(DATA Opens)

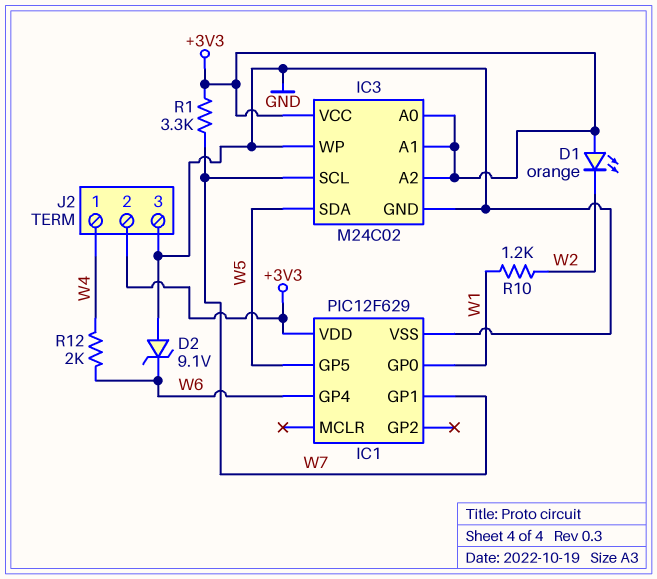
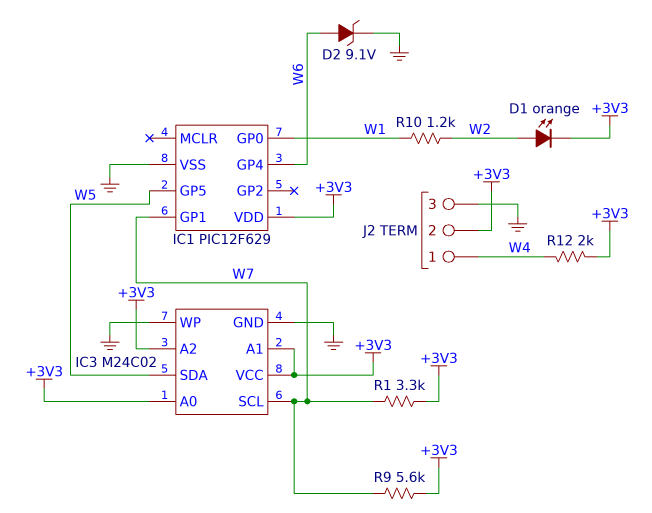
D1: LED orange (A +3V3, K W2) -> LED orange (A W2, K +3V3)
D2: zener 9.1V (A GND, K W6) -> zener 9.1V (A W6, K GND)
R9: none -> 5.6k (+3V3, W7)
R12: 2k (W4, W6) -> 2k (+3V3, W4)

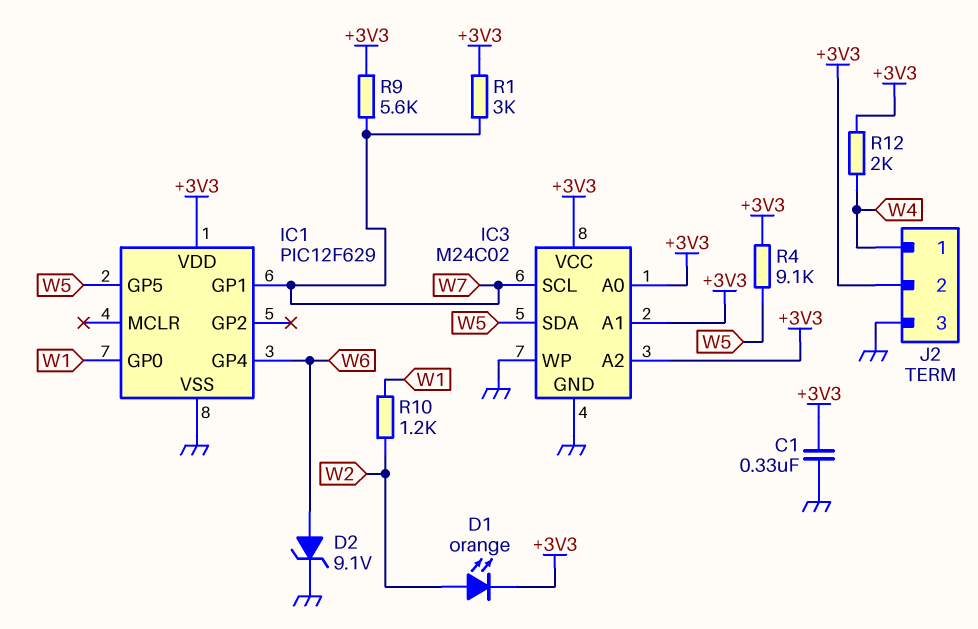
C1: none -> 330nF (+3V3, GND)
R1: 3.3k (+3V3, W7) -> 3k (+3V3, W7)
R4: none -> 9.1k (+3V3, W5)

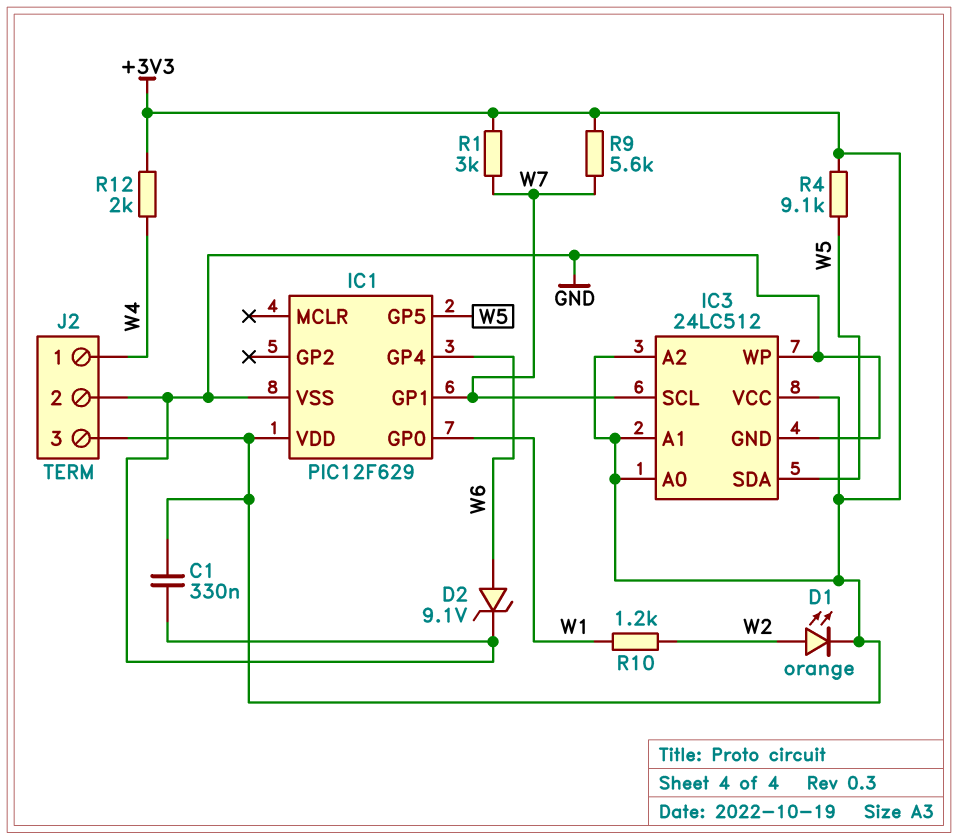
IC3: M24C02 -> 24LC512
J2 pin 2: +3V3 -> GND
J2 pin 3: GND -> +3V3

(DATA Closes)
(DATA Opens)

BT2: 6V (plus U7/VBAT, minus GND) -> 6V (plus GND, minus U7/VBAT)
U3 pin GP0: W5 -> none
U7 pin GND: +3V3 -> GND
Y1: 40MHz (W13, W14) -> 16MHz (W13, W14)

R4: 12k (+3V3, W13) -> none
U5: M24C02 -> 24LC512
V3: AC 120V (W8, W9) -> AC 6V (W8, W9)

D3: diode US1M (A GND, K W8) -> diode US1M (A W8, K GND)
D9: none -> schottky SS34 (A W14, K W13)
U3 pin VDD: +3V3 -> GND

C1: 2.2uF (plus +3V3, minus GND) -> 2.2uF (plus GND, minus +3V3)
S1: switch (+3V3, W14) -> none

(DATA Closes)

Print the lines above from the one with "Y1: 40MHz (W13, W14) -> 16MHz (W13, W14)" through the one with "U3 pin VDD: +3V3 -> GND", both included, exactly as written and nothing more.

Y1: 40MHz (W13, W14) -> 16MHz (W13, W14)

R4: 12k (+3V3, W13) -> none
U5: M24C02 -> 24LC512
V3: AC 120V (W8, W9) -> AC 6V (W8, W9)

D3: diode US1M (A GND, K W8) -> diode US1M (A W8, K GND)
D9: none -> schottky SS34 (A W14, K W13)
U3 pin VDD: +3V3 -> GND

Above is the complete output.